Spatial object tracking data
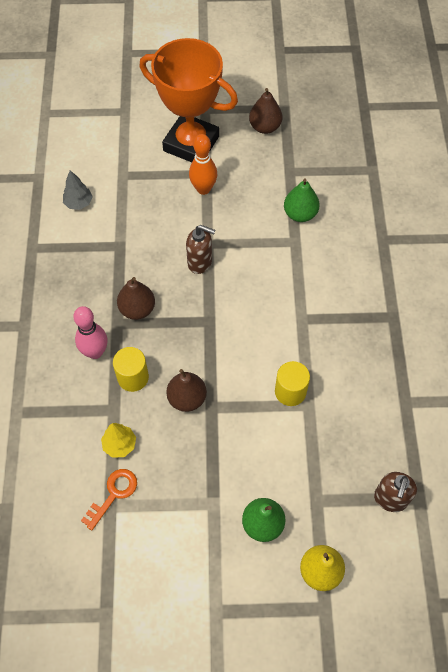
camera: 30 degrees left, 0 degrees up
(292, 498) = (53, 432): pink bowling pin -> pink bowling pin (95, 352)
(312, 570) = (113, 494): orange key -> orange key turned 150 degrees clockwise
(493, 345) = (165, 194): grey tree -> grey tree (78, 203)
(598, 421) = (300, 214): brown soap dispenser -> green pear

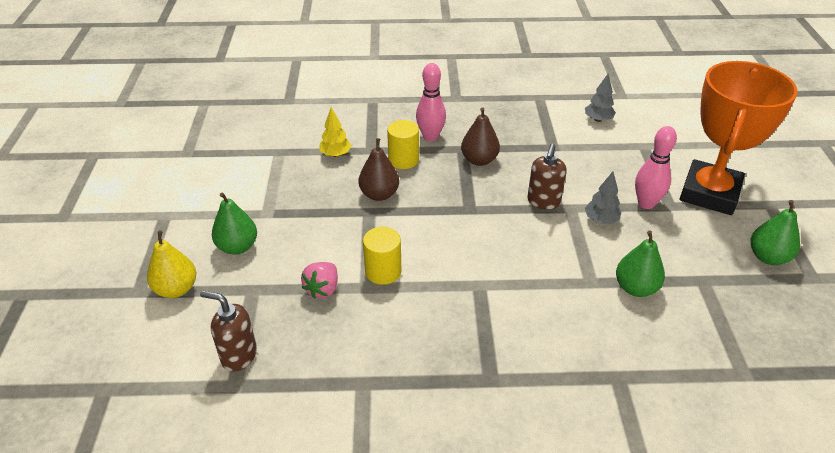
camera: 90 degrees right, 20 degrees down
(113, 494) = (289, 153): orange key -> none
(203, 189) = (646, 203): orange bowling pin -> pink bowling pin
(224, 224) = (600, 220): none -> grey tree
(265, 127) = (768, 257): brown pear -> green pear
(313, 440) = (323, 289): none -> pink strawberry

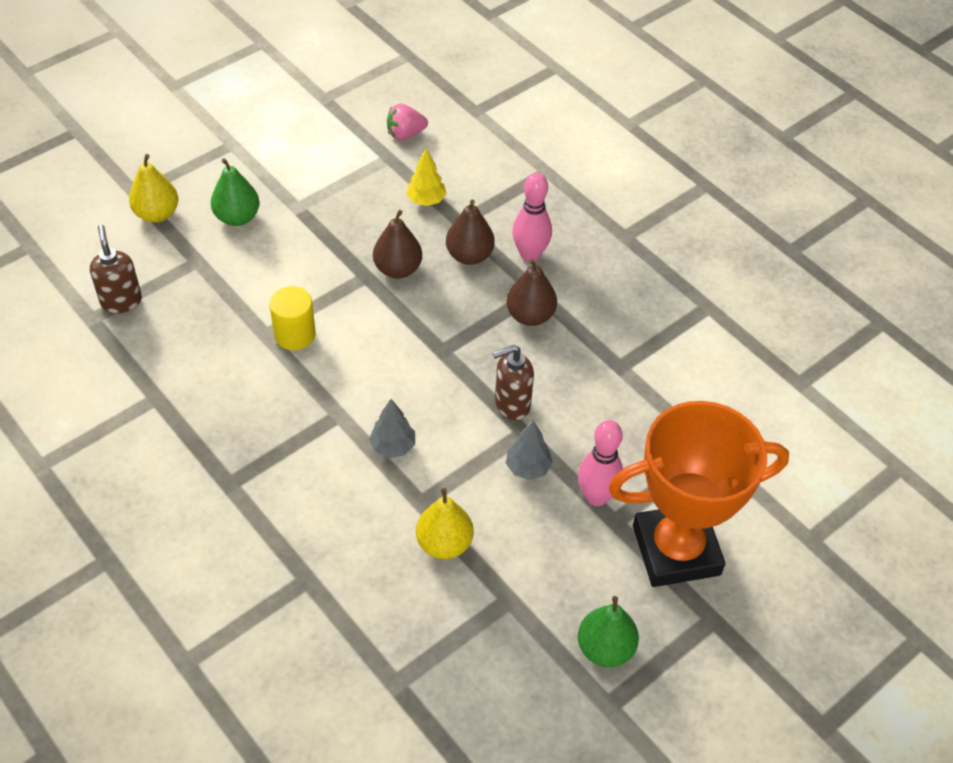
camera: 50 degrees right, 10 degrees up
(323, 289) = (237, 306): pink strawberry -> pink strawberry (405, 134)
(403, 160) = (469, 255): yellow cylinder -> brown pear
(598, 120) = (719, 383): grey tree -> grey tree (393, 446)
(635, 288) = (444, 543): green pear -> yellow pear

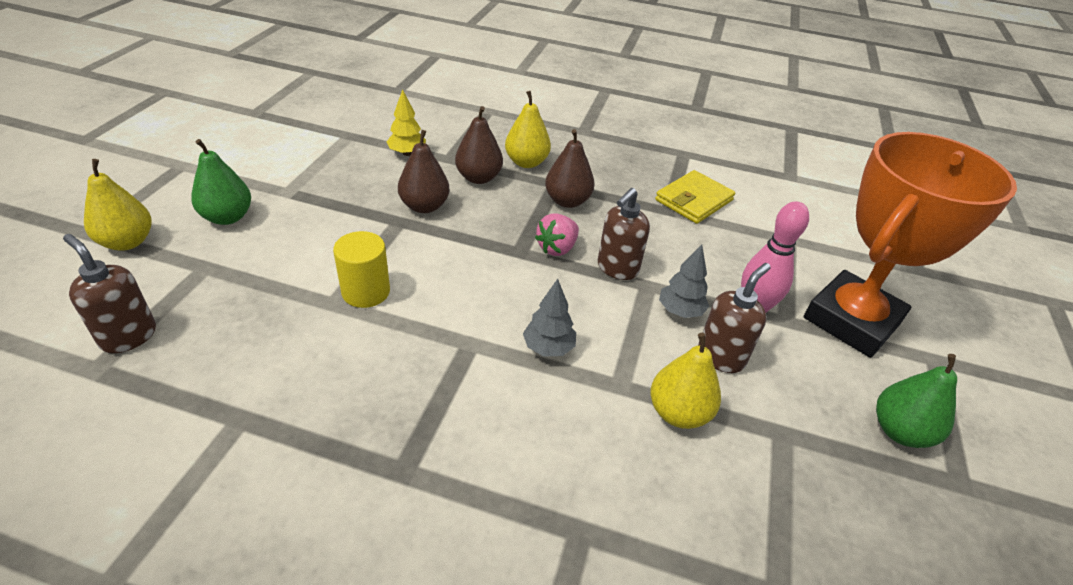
camera: 35 degrees left, 10 degrees down
(405, 134) = (350, 117): pink strawberry -> pink strawberry (557, 248)
(522, 521) = (721, 356): none -> brown soap dispenser
(530, 254) = (526, 162): pink bowling pin -> yellow pear
(658, 366) = (694, 200): none -> yellow wallet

## TASK TO COMPLETE
When a line in the records above contains the word "camera", copy it.

## ANSWER TO THE PROBLEM
camera: 30 degrees left, 0 degrees up
camera: 90 degrees right, 20 degrees down
camera: 50 degrees right, 10 degrees up
camera: 35 degrees left, 10 degrees down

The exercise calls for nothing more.